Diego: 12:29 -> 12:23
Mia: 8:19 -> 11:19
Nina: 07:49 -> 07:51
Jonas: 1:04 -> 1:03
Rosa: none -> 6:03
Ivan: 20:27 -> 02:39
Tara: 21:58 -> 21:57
══════════════════════════════
> GIVEN EXERCISE
Copy out every line of the listing above, character for character, with nothing added or altered.

> OUTPUT
Diego: 12:29 -> 12:23
Mia: 8:19 -> 11:19
Nina: 07:49 -> 07:51
Jonas: 1:04 -> 1:03
Rosa: none -> 6:03
Ivan: 20:27 -> 02:39
Tara: 21:58 -> 21:57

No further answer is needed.